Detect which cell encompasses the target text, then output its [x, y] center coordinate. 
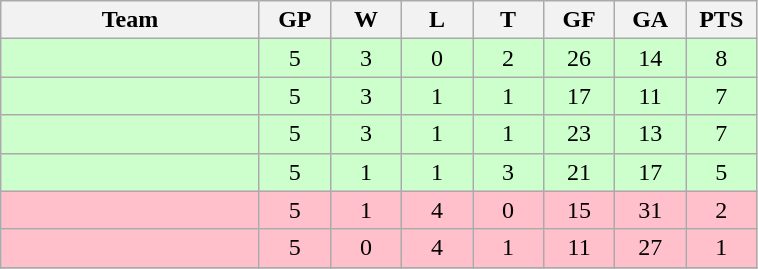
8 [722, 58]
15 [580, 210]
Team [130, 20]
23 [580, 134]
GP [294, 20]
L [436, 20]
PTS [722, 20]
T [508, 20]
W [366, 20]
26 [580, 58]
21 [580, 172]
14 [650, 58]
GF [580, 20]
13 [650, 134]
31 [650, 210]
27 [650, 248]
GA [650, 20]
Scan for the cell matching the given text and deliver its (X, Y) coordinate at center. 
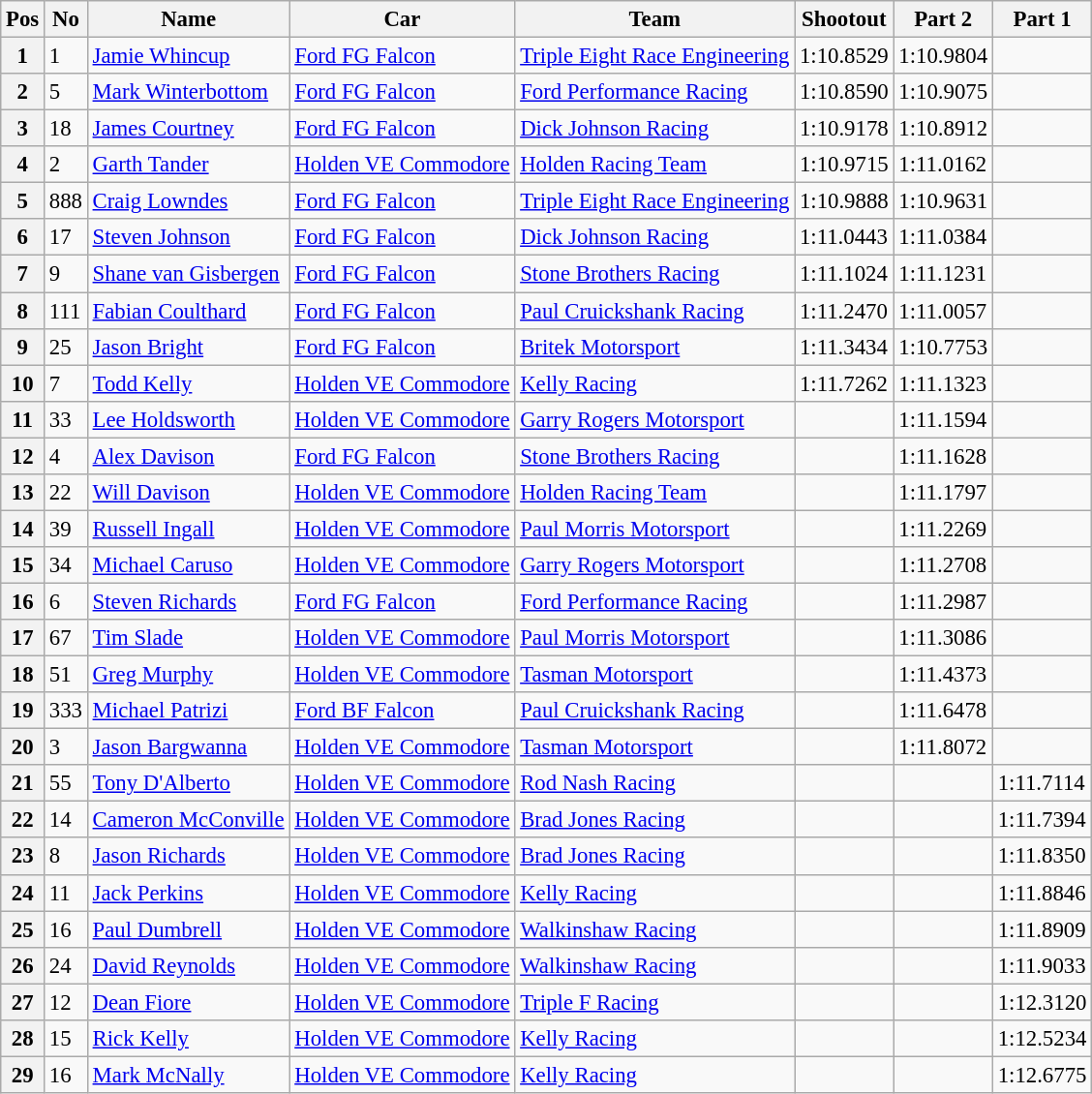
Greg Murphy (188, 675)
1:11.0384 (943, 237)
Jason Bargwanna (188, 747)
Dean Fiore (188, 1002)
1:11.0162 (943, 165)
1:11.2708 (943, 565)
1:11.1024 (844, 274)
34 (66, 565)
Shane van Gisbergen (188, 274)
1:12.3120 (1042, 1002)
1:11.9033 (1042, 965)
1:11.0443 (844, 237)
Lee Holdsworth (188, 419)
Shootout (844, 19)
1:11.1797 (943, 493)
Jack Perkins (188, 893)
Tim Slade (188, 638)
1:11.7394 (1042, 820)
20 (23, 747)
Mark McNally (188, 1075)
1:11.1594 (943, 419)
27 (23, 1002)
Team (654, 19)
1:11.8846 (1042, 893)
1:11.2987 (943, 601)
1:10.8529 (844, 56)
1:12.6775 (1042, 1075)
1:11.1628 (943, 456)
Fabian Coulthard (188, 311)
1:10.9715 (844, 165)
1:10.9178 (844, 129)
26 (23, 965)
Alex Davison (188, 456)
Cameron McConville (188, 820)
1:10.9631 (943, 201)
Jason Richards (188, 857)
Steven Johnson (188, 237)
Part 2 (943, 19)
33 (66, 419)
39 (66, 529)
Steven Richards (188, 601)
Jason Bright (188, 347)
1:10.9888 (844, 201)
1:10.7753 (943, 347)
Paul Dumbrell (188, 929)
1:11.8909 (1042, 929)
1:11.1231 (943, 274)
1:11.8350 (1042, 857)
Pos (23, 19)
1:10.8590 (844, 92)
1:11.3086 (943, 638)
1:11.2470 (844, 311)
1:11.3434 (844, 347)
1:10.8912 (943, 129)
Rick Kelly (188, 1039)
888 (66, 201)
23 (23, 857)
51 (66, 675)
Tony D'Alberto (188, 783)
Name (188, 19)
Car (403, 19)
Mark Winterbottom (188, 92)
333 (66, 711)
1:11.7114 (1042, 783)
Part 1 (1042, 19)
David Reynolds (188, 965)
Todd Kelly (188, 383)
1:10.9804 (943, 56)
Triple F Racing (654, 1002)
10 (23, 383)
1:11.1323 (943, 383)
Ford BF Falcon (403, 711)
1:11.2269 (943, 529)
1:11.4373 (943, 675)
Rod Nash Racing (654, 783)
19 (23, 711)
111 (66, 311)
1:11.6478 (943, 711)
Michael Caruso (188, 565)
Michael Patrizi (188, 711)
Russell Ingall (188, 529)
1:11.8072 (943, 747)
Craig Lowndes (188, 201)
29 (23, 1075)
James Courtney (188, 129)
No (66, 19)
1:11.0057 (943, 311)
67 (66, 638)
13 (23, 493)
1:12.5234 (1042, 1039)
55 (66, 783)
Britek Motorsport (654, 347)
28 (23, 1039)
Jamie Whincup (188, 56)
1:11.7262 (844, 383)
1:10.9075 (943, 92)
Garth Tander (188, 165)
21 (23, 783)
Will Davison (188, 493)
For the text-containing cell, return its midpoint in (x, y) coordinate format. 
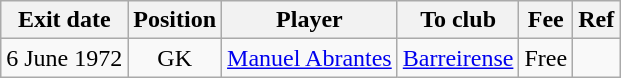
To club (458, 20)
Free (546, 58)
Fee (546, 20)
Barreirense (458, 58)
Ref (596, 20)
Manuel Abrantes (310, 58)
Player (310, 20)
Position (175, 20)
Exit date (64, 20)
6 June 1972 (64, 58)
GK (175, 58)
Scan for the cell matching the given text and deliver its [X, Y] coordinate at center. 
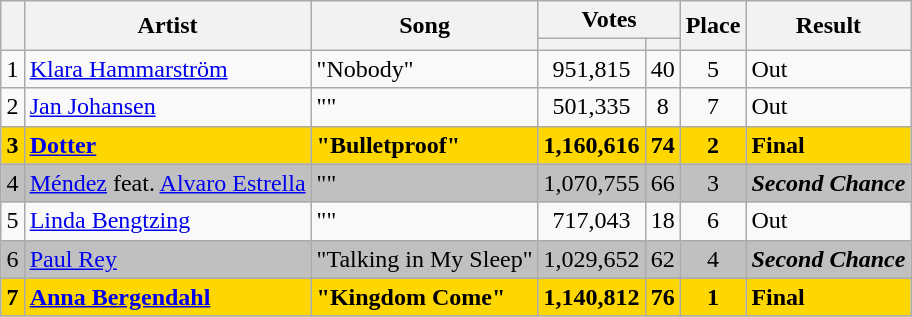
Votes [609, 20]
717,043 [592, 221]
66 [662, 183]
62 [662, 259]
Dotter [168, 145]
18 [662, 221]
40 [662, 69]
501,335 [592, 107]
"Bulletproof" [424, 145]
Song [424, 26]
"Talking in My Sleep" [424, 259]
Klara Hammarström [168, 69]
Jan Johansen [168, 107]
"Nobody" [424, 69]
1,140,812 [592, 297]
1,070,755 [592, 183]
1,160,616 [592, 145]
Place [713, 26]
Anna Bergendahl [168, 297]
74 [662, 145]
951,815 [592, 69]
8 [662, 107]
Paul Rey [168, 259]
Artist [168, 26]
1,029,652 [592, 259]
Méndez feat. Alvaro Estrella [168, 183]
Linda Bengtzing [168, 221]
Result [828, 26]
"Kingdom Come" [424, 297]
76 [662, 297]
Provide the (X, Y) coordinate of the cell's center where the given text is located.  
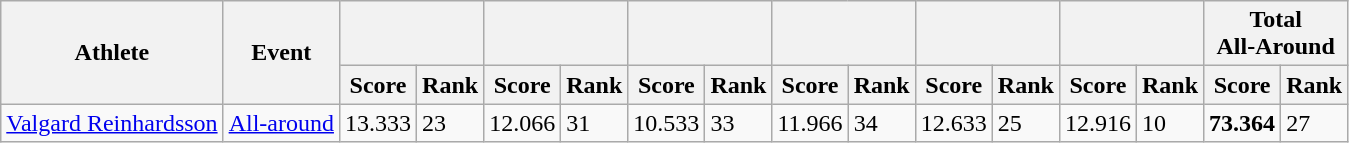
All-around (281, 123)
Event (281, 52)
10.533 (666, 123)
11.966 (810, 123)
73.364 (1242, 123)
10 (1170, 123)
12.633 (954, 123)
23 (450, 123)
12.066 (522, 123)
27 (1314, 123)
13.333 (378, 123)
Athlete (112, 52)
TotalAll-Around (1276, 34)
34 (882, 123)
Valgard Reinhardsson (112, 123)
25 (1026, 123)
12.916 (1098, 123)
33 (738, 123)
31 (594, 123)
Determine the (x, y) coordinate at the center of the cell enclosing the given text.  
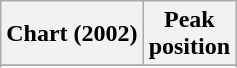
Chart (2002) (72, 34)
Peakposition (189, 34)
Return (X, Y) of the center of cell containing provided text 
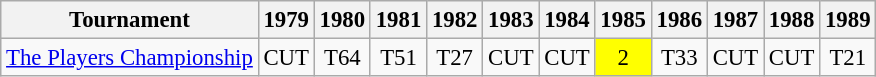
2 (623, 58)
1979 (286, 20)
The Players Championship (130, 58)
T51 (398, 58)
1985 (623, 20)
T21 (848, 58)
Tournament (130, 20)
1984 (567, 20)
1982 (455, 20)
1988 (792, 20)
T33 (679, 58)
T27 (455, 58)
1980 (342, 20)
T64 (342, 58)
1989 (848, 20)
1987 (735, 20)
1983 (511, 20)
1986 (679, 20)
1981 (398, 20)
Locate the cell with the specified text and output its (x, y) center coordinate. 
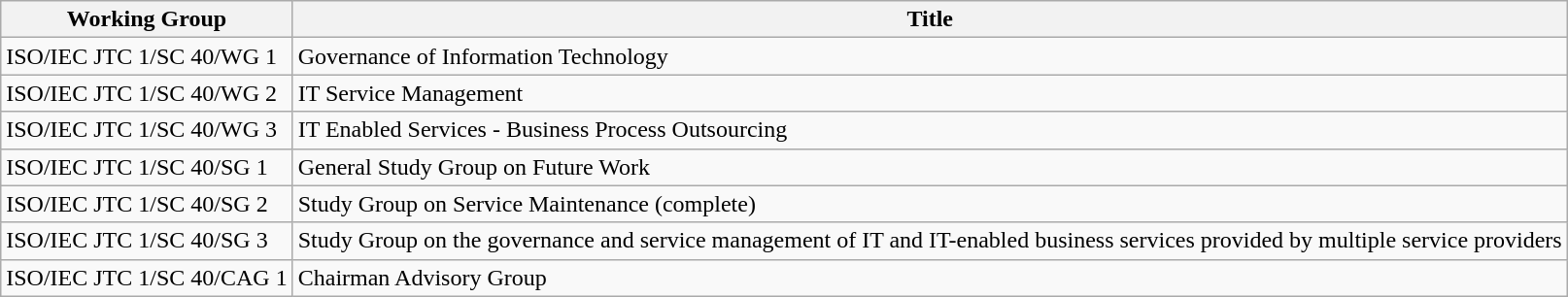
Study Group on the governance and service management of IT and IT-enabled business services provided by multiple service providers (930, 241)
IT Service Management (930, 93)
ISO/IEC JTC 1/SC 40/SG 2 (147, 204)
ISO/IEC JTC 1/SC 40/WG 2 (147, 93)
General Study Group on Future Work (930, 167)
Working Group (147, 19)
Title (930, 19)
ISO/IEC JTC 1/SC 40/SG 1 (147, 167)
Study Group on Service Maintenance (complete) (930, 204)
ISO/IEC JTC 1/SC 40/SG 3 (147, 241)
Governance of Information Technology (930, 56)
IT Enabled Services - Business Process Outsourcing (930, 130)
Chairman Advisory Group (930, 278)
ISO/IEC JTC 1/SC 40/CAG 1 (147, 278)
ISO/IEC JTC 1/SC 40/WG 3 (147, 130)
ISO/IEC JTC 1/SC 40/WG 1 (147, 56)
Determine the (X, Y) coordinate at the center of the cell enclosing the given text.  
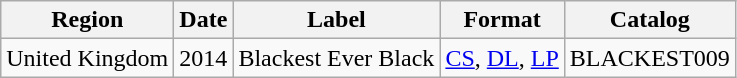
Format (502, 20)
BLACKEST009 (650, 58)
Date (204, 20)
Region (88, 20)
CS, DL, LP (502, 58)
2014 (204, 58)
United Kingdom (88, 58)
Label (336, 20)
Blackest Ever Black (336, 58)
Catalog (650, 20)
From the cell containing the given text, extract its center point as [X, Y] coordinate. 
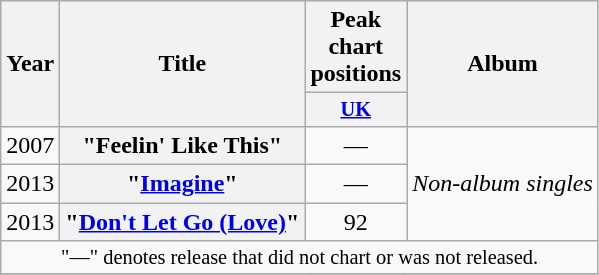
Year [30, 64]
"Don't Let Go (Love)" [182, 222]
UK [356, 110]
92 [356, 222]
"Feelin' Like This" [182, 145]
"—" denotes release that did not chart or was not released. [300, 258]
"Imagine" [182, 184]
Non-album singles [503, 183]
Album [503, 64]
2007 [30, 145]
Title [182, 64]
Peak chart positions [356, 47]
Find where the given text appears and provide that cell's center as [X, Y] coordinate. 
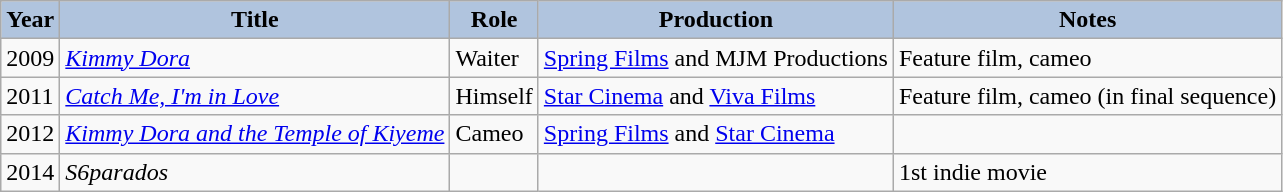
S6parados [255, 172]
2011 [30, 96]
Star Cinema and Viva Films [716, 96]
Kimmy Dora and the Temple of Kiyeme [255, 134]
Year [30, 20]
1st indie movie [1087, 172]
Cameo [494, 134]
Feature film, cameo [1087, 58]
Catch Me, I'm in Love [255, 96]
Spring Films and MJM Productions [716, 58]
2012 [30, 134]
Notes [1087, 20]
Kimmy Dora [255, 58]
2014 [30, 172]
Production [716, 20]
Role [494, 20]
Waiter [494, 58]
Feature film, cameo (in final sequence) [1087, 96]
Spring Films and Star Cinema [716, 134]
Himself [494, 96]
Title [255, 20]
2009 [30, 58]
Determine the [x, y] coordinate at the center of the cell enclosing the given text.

━━━━━━━━━━━━━━━━━━━━

# To be done
From the material above, copy every line that contains the string "Dora". Letter case must match.

# Correct output
Kimmy Dora and the Temple of Kiyeme [255, 134]
Kimmy Dora [255, 58]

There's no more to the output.